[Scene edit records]
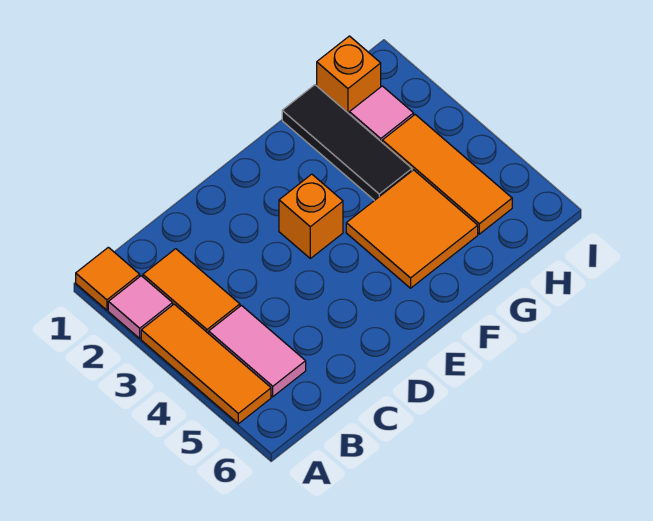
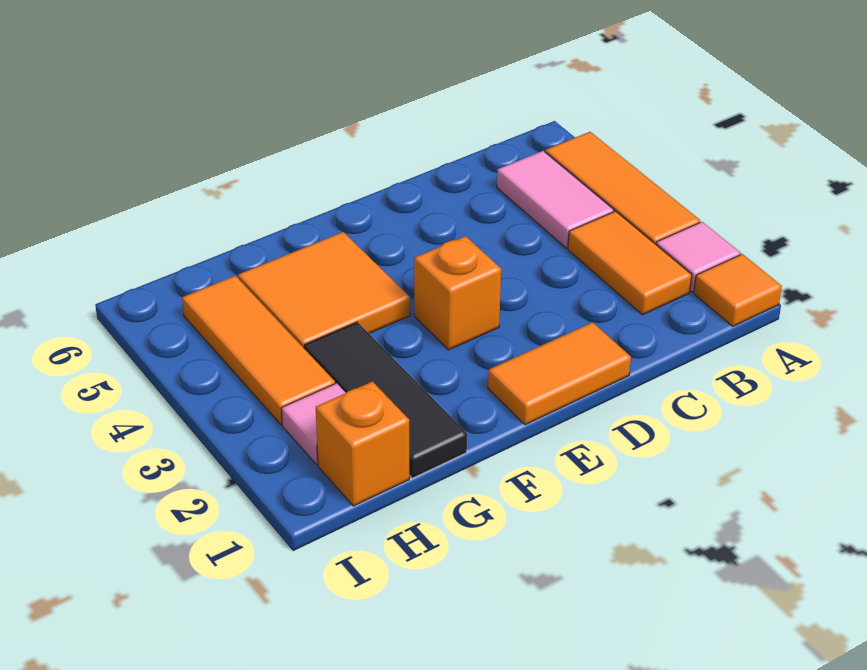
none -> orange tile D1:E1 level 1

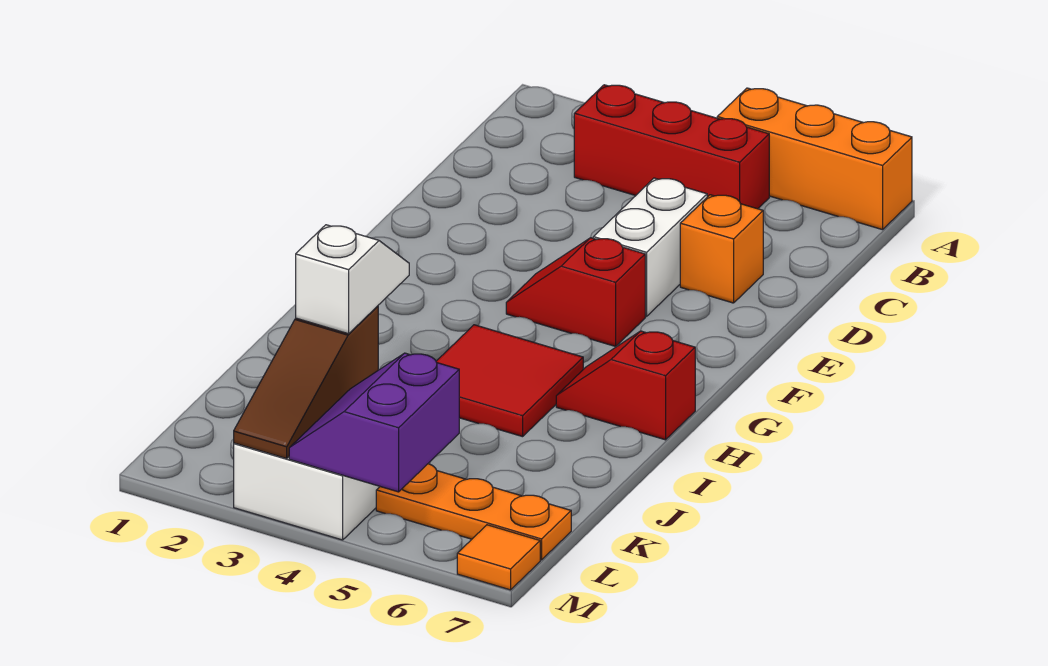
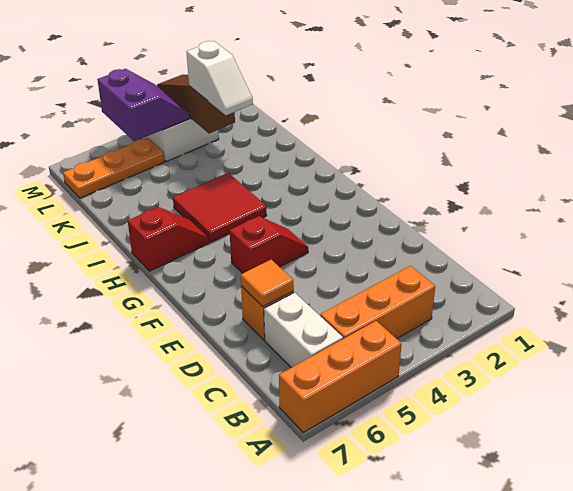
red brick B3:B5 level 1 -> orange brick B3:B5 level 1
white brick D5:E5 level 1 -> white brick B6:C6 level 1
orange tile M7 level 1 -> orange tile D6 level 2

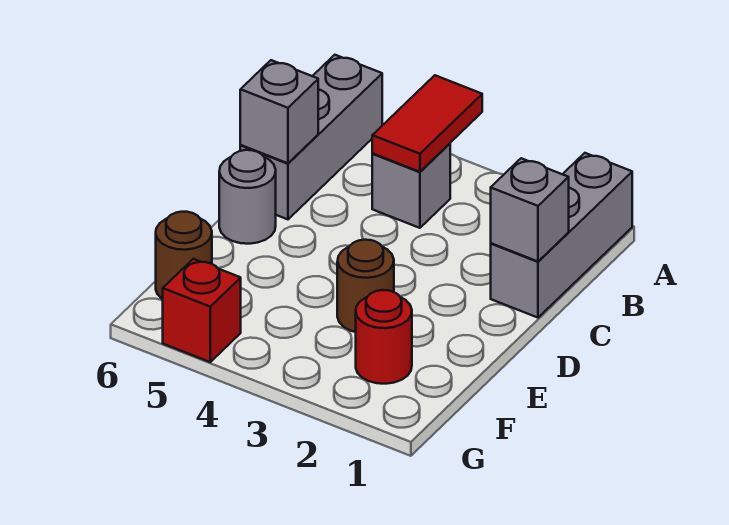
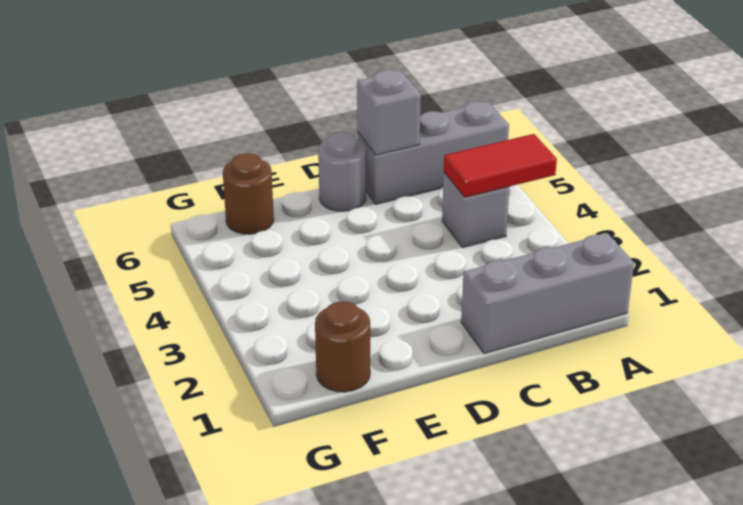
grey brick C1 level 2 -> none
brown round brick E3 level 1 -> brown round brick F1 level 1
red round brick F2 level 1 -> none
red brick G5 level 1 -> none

> [Task directions]:
Only the lines from the one containing "grey brick C1 level 2 -> none" through the final line of the records above should be printed, exactly as they stand.

> [Expected answer]:
grey brick C1 level 2 -> none
brown round brick E3 level 1 -> brown round brick F1 level 1
red round brick F2 level 1 -> none
red brick G5 level 1 -> none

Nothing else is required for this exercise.